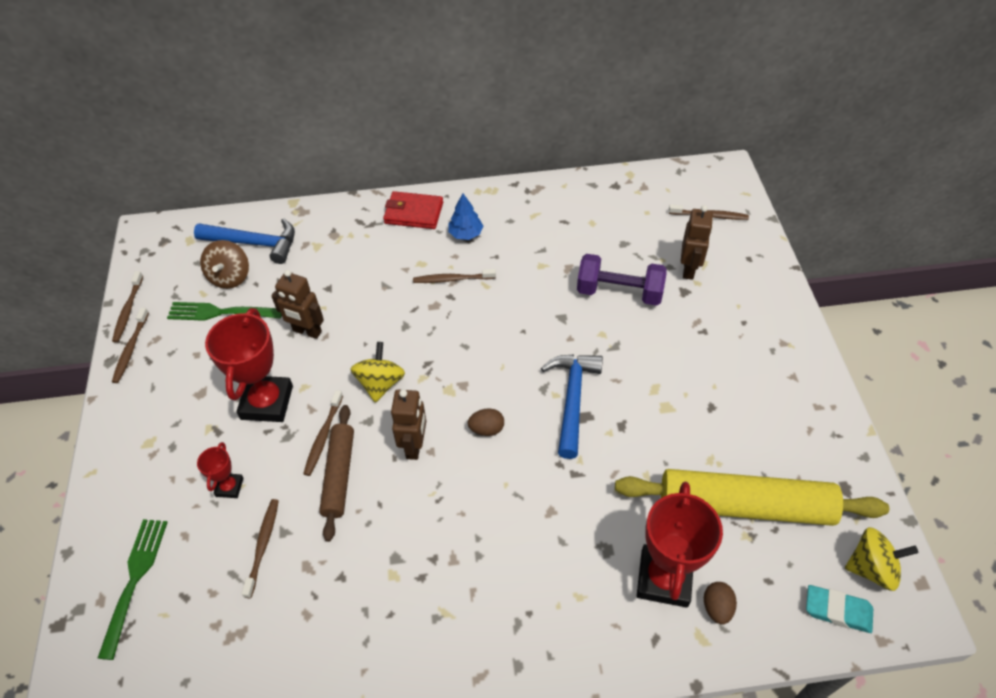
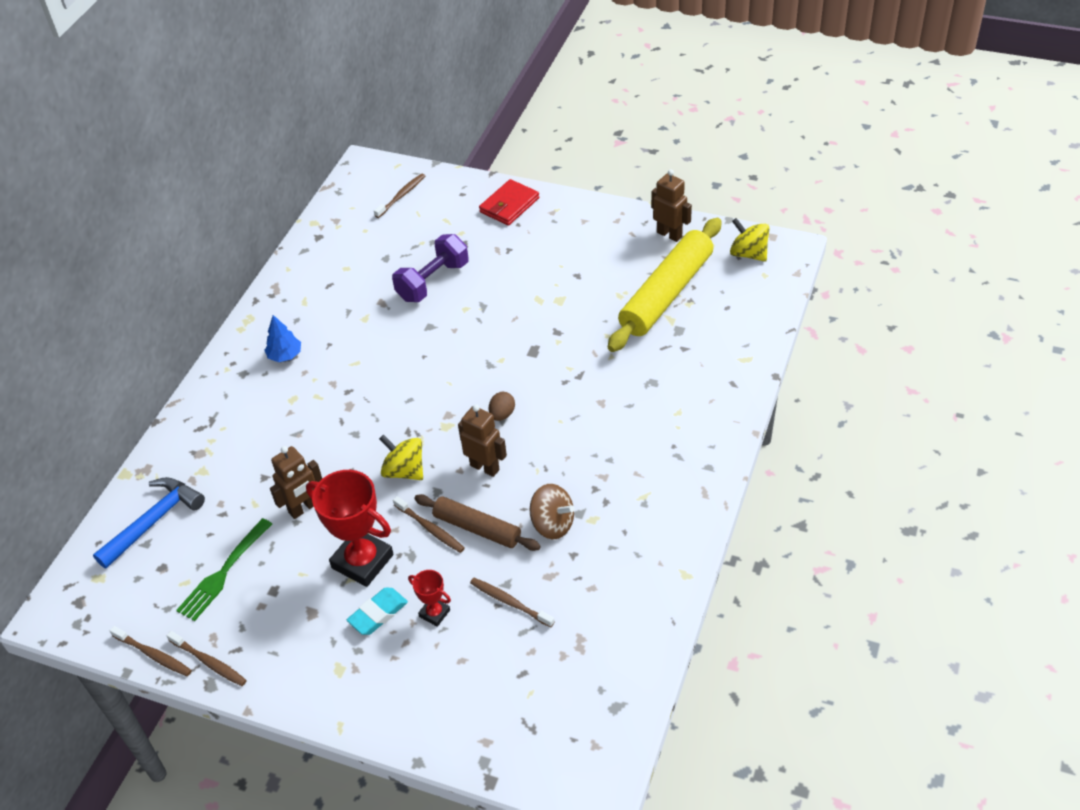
camera: 60 degrees left, 5 degrees down
(134, 581) = (483, 710): green fork -> none
(230, 277) = (182, 553): brown spinning top -> brown spinning top (552, 524)
(414, 213) = (226, 384): red wallet -> red wallet (509, 205)
(452, 279) = (330, 383): brown toothbrush -> none
(572, 400) = (513, 351): blue hammer -> none
(664, 578) = (693, 360): red trophy -> none
(689, 269) = (444, 231): brown robot -> brown robot (669, 234)
(717, 607) = (730, 342): brown egg -> none
(837, 611) = (766, 284): turquoise eraser -> turquoise eraser (378, 614)
(871, 568) = (748, 254): yellow spinning top -> yellow spinning top turned 75 degrees counterclockwise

━━━━━━━━━━━━━━━━━━━━━━━━━━━━━━

• **WHAT IS REQUIRED**:
The output should be exactly the lines from the one containing "(664, 578) = (693, 360): red trophy -> none" to the final line of the listing above, inclusive.

• **TASK SOLUTION**:
(664, 578) = (693, 360): red trophy -> none
(689, 269) = (444, 231): brown robot -> brown robot (669, 234)
(717, 607) = (730, 342): brown egg -> none
(837, 611) = (766, 284): turquoise eraser -> turquoise eraser (378, 614)
(871, 568) = (748, 254): yellow spinning top -> yellow spinning top turned 75 degrees counterclockwise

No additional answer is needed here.